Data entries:
--- BEGIN ---

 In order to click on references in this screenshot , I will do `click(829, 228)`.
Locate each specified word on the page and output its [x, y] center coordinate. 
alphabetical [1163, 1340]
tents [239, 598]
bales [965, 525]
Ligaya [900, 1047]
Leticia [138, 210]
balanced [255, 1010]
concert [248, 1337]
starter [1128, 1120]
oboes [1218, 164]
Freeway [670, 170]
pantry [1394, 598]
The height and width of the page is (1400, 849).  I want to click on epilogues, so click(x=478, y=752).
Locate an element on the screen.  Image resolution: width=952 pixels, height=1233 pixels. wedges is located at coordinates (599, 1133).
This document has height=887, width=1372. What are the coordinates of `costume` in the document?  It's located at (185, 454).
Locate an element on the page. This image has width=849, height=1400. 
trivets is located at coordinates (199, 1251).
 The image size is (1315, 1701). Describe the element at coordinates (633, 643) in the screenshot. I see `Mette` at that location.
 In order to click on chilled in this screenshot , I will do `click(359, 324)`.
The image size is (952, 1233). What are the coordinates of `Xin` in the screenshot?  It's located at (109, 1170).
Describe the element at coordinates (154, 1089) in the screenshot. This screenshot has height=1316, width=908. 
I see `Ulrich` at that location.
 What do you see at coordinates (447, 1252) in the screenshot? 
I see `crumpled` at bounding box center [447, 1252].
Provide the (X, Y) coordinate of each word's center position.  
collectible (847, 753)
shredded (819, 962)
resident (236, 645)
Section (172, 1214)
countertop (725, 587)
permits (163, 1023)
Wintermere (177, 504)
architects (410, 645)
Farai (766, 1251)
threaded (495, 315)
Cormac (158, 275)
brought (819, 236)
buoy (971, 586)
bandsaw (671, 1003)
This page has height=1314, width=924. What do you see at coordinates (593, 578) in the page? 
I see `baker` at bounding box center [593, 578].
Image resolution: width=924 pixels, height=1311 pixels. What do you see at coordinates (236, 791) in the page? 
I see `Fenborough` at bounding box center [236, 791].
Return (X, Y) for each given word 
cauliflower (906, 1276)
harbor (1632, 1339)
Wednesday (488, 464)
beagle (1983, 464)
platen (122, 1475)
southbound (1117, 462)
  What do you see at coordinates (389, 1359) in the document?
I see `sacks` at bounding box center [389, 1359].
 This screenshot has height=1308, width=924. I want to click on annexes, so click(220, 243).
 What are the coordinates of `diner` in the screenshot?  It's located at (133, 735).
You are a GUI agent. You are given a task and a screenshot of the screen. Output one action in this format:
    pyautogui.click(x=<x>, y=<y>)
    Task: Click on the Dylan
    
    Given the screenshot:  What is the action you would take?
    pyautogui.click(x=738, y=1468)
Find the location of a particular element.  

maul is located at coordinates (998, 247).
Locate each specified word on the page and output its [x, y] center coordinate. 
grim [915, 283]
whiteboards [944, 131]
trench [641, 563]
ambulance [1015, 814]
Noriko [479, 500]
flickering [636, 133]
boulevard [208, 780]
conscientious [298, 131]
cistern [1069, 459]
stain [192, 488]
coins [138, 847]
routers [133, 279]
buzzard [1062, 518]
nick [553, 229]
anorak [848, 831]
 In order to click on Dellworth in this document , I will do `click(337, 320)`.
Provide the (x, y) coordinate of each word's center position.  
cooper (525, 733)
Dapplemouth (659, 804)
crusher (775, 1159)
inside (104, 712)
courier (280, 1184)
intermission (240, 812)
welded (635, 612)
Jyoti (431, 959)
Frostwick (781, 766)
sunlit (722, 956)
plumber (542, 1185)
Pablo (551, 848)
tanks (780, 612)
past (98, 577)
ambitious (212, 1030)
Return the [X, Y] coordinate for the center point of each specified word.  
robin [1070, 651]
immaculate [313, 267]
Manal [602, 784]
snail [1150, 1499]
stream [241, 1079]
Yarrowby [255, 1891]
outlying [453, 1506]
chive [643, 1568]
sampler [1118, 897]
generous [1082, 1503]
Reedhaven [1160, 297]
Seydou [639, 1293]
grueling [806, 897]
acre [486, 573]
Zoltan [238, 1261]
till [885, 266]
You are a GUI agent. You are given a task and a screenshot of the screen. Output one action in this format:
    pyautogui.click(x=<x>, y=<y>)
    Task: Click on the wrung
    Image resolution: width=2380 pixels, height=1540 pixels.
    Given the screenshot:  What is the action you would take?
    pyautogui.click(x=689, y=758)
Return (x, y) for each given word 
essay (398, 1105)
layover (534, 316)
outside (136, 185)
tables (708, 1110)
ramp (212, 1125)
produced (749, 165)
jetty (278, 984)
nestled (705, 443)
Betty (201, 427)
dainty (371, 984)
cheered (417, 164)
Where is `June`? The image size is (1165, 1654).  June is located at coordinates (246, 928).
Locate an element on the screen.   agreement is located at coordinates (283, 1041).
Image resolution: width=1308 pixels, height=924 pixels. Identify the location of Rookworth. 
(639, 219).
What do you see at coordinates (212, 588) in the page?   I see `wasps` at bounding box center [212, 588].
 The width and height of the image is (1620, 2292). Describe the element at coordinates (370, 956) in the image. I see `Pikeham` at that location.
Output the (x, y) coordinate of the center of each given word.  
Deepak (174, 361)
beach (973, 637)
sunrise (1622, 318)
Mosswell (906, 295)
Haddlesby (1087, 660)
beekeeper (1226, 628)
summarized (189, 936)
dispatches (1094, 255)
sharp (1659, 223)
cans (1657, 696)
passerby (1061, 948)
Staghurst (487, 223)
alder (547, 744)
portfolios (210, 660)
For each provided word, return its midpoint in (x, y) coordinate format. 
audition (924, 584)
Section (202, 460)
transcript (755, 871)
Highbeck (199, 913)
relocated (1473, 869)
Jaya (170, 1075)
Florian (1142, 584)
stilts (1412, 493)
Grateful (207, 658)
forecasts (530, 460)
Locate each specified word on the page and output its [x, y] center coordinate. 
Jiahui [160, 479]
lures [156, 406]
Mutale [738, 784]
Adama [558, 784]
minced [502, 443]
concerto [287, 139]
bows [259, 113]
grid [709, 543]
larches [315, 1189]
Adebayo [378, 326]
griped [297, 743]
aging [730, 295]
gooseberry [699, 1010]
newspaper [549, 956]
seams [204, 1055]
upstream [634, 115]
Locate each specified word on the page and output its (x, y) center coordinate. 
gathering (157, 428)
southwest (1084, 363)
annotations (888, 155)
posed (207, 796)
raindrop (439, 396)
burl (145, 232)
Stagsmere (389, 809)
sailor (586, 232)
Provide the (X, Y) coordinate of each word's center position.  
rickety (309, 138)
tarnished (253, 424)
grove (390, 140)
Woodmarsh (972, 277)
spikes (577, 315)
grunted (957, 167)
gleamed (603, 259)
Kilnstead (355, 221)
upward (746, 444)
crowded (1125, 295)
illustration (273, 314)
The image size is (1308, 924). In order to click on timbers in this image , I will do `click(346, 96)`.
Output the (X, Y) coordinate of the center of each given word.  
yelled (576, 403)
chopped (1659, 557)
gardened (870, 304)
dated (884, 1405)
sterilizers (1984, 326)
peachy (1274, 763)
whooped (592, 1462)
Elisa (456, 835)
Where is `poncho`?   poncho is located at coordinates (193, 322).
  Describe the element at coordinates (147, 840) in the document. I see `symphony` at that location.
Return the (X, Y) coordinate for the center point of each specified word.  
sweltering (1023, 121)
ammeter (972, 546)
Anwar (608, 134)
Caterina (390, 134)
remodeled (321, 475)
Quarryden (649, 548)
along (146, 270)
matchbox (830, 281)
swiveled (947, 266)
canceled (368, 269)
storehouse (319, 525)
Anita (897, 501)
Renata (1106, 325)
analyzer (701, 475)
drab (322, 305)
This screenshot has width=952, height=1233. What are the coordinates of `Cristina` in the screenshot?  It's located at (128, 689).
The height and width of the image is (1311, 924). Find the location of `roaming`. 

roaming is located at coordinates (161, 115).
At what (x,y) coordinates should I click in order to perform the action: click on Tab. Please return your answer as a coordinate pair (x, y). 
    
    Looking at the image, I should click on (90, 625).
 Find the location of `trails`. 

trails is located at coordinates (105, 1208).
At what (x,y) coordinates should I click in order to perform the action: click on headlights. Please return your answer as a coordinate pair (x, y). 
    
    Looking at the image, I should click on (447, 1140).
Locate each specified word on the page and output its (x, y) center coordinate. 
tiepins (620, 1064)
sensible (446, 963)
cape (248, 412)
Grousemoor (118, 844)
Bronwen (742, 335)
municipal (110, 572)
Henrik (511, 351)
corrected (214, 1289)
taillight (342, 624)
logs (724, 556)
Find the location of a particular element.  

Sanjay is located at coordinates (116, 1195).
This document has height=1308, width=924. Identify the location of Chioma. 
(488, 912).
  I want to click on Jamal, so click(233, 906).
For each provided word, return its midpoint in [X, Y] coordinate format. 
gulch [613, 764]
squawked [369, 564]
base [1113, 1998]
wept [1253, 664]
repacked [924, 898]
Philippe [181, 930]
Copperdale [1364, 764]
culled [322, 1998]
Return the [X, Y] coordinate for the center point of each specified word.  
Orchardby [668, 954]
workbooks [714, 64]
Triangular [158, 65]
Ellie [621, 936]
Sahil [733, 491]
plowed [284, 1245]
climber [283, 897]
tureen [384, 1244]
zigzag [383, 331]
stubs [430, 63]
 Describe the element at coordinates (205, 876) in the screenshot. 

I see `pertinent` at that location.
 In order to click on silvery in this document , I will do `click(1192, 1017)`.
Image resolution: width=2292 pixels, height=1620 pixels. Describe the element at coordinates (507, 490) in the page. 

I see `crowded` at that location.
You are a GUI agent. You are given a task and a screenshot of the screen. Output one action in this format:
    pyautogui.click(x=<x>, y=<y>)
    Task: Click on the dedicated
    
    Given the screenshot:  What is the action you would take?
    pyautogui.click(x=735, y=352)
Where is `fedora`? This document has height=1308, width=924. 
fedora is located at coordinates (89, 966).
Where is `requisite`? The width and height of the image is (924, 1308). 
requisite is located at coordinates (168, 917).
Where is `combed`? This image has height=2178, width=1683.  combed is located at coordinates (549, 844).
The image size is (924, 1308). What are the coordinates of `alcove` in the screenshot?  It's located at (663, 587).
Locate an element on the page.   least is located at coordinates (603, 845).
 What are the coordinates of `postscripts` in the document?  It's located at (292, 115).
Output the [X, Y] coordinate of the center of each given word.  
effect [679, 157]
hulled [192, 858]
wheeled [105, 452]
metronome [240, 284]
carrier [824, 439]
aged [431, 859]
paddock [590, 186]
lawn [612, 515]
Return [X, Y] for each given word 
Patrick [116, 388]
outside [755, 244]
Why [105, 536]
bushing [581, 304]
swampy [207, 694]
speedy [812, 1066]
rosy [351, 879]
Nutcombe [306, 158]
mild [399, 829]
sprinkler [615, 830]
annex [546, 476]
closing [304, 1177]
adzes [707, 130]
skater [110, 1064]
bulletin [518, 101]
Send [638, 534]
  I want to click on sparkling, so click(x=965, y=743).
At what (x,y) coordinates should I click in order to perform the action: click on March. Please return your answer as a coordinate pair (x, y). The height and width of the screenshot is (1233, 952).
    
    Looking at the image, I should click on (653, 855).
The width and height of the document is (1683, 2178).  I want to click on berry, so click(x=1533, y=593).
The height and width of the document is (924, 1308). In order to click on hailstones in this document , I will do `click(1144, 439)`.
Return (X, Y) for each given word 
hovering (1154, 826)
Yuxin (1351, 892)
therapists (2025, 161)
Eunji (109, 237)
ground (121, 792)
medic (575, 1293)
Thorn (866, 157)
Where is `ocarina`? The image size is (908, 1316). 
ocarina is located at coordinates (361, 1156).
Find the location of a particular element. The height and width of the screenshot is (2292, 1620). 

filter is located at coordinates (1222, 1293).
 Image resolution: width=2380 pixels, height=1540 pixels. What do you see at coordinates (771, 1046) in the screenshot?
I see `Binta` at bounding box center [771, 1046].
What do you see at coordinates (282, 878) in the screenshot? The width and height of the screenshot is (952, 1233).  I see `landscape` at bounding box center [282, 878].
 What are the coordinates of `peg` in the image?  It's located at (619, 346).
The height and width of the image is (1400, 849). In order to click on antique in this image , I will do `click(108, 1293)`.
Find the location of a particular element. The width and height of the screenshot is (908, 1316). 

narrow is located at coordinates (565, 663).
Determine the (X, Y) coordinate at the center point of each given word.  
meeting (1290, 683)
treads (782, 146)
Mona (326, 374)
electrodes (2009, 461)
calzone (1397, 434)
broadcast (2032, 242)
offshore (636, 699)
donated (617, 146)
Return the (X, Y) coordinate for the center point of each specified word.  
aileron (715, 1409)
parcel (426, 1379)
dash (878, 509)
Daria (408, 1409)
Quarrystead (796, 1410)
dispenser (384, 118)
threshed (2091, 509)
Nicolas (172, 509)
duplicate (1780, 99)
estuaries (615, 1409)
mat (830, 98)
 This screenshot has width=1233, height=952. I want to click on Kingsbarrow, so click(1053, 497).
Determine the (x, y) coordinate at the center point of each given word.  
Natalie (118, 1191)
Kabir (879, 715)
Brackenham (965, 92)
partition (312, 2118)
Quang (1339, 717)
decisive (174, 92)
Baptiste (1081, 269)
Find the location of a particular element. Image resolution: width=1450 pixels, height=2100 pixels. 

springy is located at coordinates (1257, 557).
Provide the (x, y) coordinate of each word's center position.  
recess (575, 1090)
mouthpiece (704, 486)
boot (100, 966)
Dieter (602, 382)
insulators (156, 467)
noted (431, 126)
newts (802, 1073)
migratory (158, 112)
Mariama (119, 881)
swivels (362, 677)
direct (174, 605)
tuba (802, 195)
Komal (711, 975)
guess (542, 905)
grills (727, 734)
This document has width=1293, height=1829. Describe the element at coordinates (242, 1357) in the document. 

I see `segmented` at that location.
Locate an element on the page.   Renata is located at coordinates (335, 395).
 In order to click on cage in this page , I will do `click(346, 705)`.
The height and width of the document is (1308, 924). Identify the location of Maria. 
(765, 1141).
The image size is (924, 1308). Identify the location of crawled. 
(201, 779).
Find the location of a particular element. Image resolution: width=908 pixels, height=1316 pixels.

--- END ---

* _What to produce_
Can you edit everything from the line containing "Freeway [670, 170]" down to the line containing "The image size is (952, 1233).", replacing "pantry" with "cupboard" and leaving all else unchanged?

* _Task solution_
Freeway [670, 170]
cupboard [1394, 598]
The height and width of the page is (1400, 849).  I want to click on epilogues, so click(x=478, y=752).
Locate an element on the screen.  Image resolution: width=952 pixels, height=1233 pixels. wedges is located at coordinates (599, 1133).
This document has height=887, width=1372. What are the coordinates of `costume` in the document?  It's located at (185, 454).
Locate an element on the page. This image has width=849, height=1400. 
trivets is located at coordinates (199, 1251).
 The image size is (1315, 1701). Describe the element at coordinates (633, 643) in the screenshot. I see `Mette` at that location.
 In order to click on chilled in this screenshot , I will do `click(359, 324)`.
The image size is (952, 1233). What are the coordinates of `Xin` in the screenshot?  It's located at (109, 1170).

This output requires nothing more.